### Stated goal
Identify every row below that contains the word "major", treating case as significant, and copy each of those rows.

### Given records
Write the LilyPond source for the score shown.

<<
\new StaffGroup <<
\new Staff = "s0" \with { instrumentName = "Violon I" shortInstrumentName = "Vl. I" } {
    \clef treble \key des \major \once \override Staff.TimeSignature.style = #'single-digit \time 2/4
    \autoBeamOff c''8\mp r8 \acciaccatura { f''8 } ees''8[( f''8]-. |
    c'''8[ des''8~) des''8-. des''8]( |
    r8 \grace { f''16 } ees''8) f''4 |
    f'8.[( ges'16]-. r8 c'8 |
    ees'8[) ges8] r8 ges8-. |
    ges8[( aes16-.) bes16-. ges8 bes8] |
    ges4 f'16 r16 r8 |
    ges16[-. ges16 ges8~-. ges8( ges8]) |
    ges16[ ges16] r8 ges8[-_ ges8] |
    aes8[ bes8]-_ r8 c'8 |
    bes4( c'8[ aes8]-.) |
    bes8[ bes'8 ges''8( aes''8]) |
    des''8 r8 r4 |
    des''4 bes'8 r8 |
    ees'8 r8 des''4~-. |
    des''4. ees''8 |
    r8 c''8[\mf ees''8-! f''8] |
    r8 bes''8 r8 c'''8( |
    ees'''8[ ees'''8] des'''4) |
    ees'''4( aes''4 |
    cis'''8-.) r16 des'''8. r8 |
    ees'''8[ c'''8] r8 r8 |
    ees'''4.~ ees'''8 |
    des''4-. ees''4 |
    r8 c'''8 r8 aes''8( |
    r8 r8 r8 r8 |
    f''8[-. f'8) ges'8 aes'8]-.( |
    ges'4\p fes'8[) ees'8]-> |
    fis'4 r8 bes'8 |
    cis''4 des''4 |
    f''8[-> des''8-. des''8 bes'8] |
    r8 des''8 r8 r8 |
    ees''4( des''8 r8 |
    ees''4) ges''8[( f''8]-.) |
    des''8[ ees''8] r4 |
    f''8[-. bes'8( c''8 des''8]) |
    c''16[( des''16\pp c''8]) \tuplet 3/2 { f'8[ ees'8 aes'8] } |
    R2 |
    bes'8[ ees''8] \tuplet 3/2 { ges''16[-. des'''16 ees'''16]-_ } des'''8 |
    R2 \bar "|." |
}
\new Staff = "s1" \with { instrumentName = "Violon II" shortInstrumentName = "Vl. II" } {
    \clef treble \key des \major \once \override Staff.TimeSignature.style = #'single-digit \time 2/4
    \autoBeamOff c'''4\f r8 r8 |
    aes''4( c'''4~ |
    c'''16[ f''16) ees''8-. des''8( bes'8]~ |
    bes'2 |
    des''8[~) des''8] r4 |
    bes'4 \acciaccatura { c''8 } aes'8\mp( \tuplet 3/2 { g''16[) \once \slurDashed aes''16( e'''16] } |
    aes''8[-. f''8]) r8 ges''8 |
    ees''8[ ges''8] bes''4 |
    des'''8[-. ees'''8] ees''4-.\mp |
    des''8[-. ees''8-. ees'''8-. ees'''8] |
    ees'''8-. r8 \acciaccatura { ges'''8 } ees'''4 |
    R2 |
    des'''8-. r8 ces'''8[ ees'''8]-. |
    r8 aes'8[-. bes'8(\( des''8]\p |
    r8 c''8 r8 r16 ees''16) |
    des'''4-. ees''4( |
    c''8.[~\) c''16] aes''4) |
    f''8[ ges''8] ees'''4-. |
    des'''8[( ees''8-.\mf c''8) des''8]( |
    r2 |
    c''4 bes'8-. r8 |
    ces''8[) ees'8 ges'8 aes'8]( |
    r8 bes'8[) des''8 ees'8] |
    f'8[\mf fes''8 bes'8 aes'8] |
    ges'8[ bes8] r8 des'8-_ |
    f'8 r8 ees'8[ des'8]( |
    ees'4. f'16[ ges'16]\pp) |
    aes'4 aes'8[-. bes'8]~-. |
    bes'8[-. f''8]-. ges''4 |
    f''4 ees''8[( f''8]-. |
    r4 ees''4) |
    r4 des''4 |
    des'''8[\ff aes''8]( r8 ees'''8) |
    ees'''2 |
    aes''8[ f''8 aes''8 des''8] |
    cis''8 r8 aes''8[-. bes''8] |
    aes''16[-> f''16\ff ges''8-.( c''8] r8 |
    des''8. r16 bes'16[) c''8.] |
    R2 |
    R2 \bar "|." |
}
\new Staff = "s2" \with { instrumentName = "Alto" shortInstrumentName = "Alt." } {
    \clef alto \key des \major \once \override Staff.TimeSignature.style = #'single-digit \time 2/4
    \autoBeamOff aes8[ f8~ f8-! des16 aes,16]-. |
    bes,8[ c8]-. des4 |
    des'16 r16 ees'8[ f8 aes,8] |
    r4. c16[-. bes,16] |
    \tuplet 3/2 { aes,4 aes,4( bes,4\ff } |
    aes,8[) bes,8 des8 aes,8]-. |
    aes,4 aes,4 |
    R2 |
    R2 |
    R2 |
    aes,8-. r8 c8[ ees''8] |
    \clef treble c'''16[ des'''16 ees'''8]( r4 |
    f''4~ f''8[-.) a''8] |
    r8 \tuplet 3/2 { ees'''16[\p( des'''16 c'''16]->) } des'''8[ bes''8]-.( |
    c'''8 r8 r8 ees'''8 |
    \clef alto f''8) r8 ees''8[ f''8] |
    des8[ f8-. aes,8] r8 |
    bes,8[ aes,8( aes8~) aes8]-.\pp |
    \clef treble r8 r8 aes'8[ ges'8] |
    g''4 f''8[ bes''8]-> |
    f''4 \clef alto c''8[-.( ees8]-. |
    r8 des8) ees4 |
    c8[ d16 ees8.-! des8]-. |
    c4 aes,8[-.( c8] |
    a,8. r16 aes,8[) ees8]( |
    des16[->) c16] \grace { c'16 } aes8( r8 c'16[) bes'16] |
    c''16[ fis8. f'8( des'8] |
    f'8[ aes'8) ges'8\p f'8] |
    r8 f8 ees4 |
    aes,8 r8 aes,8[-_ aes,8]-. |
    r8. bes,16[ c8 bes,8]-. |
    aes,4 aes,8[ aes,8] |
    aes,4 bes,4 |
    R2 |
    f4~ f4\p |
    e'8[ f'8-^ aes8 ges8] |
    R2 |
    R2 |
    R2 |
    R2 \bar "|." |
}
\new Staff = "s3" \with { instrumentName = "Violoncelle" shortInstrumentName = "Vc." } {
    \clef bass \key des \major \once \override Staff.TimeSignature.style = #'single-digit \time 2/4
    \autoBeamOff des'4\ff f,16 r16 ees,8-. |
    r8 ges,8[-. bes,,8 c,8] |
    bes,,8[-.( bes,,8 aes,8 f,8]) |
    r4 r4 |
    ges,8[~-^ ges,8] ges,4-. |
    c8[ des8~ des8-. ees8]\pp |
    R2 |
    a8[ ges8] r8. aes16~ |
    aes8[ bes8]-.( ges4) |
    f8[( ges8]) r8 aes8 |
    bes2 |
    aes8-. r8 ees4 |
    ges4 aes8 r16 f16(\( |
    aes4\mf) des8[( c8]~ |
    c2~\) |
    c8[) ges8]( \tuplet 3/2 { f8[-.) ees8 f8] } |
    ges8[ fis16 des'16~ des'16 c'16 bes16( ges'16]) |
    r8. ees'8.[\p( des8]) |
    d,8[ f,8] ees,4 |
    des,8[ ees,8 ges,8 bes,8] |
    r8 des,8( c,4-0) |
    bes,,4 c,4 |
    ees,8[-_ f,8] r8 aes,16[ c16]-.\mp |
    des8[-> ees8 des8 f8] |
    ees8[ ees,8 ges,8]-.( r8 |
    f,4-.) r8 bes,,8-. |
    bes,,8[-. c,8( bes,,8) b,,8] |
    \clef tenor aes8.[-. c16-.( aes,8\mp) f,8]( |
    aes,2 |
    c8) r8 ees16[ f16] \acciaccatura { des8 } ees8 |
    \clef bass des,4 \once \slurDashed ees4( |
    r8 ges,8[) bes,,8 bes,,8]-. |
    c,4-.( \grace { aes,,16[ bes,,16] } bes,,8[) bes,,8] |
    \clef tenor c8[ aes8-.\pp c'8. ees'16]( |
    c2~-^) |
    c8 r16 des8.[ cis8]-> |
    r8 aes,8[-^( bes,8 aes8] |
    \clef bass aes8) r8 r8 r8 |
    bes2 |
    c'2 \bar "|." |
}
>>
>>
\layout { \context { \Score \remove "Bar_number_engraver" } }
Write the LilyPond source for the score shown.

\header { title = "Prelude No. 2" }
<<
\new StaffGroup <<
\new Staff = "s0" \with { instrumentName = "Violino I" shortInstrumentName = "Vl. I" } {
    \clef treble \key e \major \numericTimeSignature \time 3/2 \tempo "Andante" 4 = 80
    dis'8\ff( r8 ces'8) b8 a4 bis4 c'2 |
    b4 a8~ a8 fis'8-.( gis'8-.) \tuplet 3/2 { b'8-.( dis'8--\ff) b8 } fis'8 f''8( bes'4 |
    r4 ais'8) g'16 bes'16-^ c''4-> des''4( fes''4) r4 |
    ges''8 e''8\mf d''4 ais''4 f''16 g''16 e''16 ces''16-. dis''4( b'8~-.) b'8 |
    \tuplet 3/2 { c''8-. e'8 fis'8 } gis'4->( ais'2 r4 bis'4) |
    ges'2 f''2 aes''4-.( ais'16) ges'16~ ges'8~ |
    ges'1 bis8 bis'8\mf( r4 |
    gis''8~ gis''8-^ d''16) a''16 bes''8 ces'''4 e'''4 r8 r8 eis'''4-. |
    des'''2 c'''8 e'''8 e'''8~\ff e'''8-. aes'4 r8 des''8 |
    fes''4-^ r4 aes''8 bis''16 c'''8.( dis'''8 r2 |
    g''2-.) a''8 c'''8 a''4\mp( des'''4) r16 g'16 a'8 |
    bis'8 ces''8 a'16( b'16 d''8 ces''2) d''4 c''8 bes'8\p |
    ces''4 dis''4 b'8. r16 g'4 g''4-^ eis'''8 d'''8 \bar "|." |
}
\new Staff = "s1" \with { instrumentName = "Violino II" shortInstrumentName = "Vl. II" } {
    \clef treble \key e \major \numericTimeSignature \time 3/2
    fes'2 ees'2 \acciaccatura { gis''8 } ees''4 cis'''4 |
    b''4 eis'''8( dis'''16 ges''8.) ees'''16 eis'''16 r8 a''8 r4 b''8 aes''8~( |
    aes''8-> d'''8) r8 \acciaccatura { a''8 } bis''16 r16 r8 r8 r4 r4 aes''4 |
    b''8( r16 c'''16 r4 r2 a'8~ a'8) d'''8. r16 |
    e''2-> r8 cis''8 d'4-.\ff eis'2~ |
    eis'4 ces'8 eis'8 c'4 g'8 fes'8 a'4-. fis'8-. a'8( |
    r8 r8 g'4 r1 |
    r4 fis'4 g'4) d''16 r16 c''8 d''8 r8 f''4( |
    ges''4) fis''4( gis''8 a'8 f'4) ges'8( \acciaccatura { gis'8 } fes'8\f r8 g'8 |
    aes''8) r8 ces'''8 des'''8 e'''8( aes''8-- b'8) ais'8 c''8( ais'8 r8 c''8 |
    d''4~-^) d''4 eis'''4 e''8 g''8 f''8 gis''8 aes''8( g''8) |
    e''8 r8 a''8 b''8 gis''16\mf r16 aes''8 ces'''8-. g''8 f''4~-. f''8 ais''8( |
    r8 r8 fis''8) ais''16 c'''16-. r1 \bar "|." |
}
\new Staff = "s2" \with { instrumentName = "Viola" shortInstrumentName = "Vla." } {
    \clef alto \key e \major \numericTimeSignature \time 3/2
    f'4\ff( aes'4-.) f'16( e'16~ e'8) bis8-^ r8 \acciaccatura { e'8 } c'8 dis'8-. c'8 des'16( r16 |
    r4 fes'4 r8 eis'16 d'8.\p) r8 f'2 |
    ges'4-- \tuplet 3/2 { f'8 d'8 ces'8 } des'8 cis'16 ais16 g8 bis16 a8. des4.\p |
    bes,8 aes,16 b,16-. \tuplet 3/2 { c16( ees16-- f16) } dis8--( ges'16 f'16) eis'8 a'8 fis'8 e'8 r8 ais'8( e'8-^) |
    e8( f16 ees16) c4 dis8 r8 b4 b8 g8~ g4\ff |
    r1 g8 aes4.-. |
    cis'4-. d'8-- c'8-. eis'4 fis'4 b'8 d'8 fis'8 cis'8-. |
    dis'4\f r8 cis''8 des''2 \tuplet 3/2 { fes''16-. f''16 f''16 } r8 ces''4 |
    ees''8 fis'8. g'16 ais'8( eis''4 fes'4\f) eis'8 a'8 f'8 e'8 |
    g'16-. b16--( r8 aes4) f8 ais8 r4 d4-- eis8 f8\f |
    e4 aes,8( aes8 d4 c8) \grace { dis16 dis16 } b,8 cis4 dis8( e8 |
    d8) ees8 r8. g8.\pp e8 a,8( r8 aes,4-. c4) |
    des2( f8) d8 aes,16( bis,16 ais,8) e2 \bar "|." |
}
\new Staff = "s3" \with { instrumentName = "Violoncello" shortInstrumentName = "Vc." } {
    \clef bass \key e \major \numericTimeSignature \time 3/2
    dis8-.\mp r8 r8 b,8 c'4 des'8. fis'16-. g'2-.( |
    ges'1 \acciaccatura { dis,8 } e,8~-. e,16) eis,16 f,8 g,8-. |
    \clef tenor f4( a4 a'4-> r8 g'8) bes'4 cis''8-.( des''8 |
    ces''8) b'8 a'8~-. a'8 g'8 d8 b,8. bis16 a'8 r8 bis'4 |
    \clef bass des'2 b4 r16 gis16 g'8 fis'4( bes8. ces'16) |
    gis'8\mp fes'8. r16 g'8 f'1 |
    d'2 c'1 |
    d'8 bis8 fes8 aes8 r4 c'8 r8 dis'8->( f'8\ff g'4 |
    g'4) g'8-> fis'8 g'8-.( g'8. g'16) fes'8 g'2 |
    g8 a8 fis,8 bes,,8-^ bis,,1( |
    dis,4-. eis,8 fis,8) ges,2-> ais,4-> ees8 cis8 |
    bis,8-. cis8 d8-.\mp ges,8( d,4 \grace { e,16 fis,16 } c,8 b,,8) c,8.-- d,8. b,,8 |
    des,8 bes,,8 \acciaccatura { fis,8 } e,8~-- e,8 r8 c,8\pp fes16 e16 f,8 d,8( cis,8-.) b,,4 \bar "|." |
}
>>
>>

### Solution to the problem
    \clef treble \key des \major \once \override Staff.TimeSignature.style = #'single-digit \time 2/4
    \clef treble \key des \major \once \override Staff.TimeSignature.style = #'single-digit \time 2/4
    \clef alto \key des \major \once \override Staff.TimeSignature.style = #'single-digit \time 2/4
    \clef bass \key des \major \once \override Staff.TimeSignature.style = #'single-digit \time 2/4
    \clef treble \key e \major \numericTimeSignature \time 3/2 \tempo "Andante" 4 = 80
    \clef treble \key e \major \numericTimeSignature \time 3/2
    \clef alto \key e \major \numericTimeSignature \time 3/2
    \clef bass \key e \major \numericTimeSignature \time 3/2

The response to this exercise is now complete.